Task goal -> Among the lines below, how many carry the string "brown"? Reply with a number and nothing else.

───── Entries supplied ─────

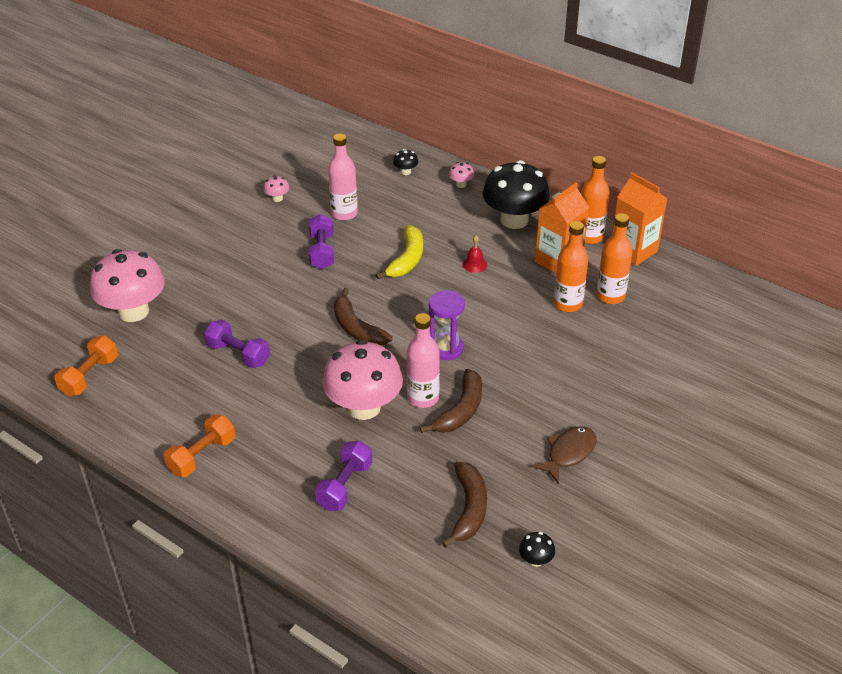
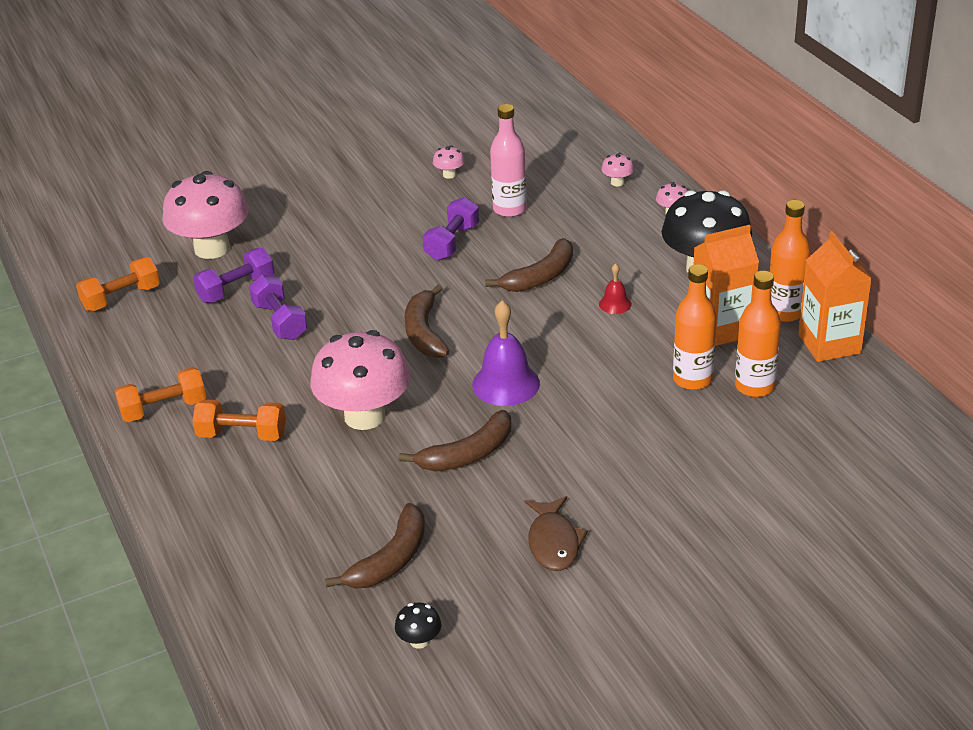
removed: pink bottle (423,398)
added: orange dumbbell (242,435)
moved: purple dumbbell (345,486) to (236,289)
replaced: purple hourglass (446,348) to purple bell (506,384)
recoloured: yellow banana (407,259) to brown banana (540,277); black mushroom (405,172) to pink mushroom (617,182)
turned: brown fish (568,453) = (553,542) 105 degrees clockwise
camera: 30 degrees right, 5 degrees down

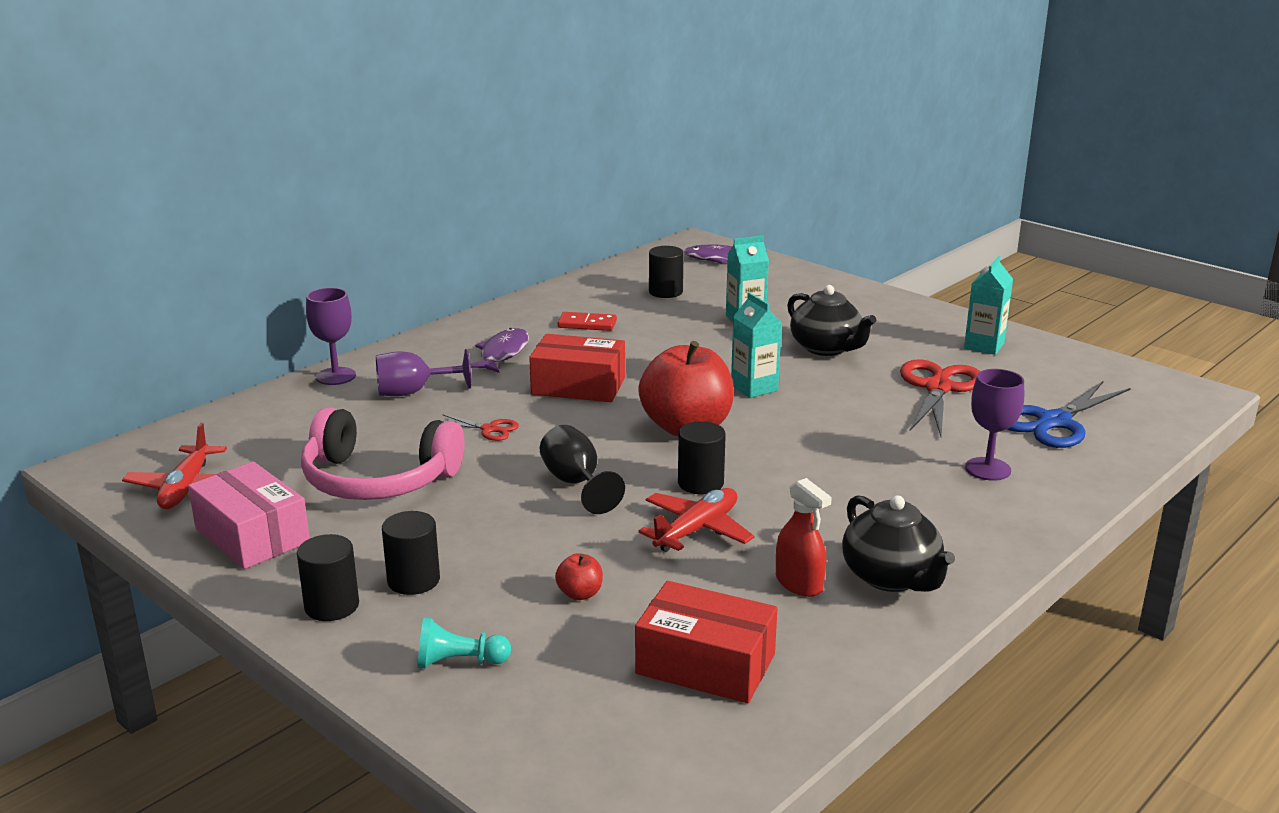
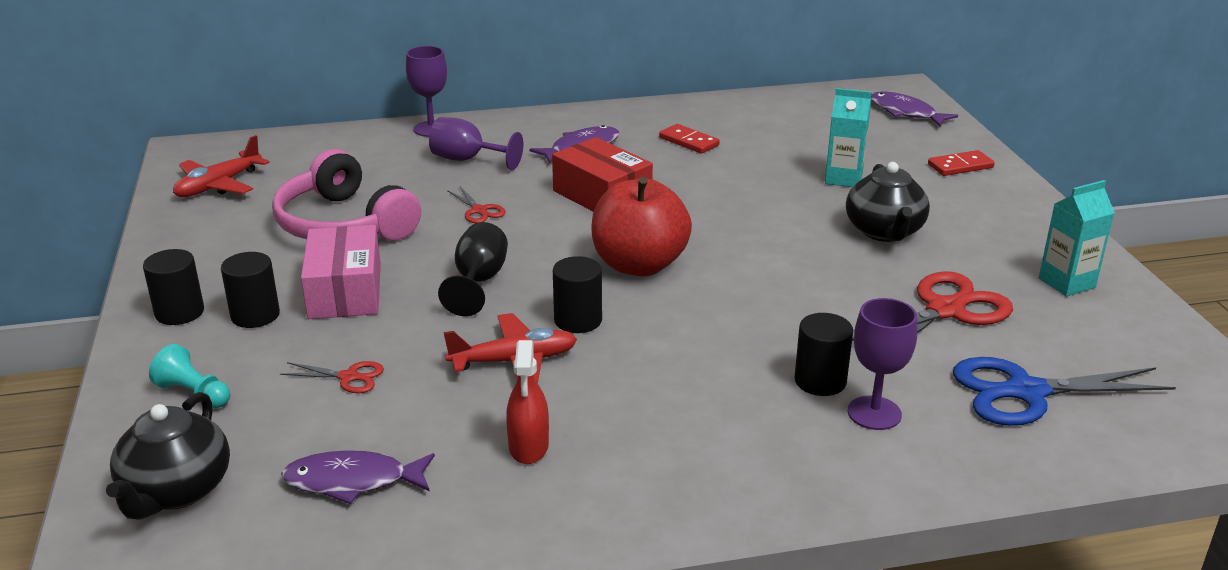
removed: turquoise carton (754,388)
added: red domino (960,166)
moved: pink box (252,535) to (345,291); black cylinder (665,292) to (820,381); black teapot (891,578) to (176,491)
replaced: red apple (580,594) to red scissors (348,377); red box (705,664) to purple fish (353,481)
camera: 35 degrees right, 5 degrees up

─────
───── Entries supplied ─────

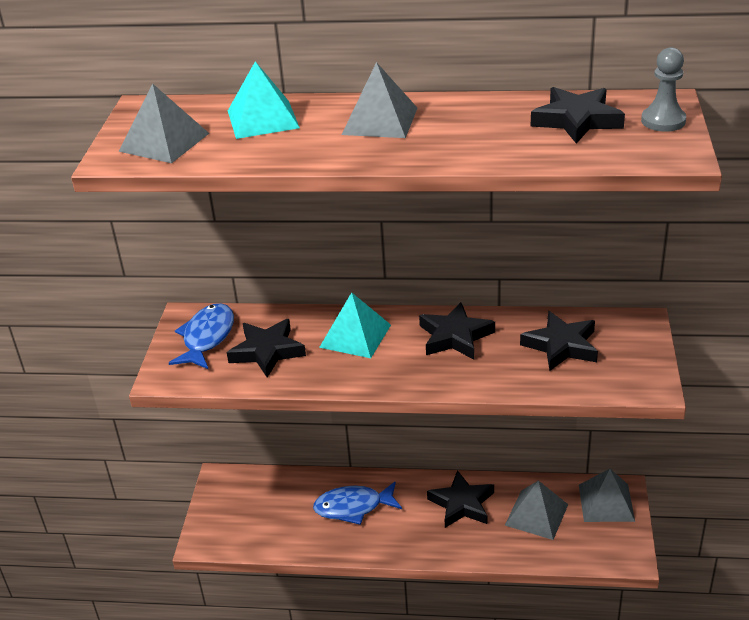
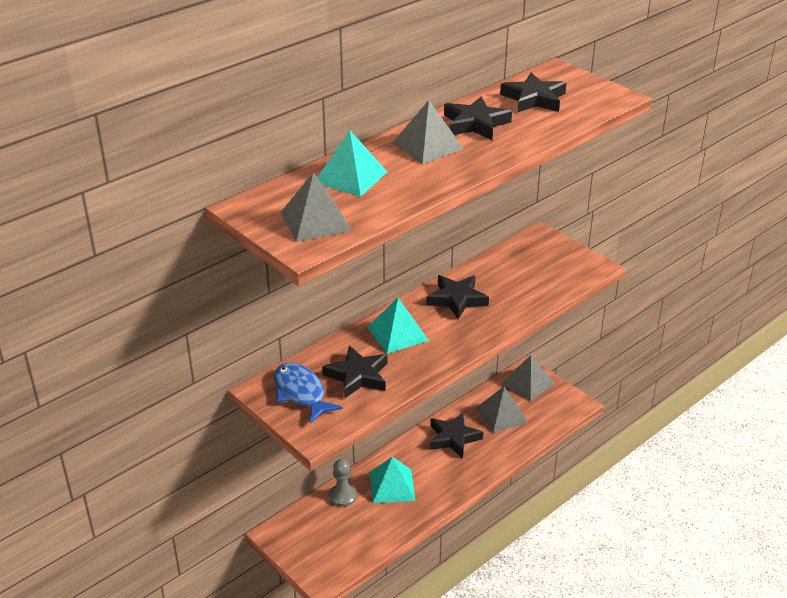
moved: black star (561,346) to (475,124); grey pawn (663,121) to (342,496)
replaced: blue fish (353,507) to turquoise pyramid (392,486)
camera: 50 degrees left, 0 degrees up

─────

Solution below -> 2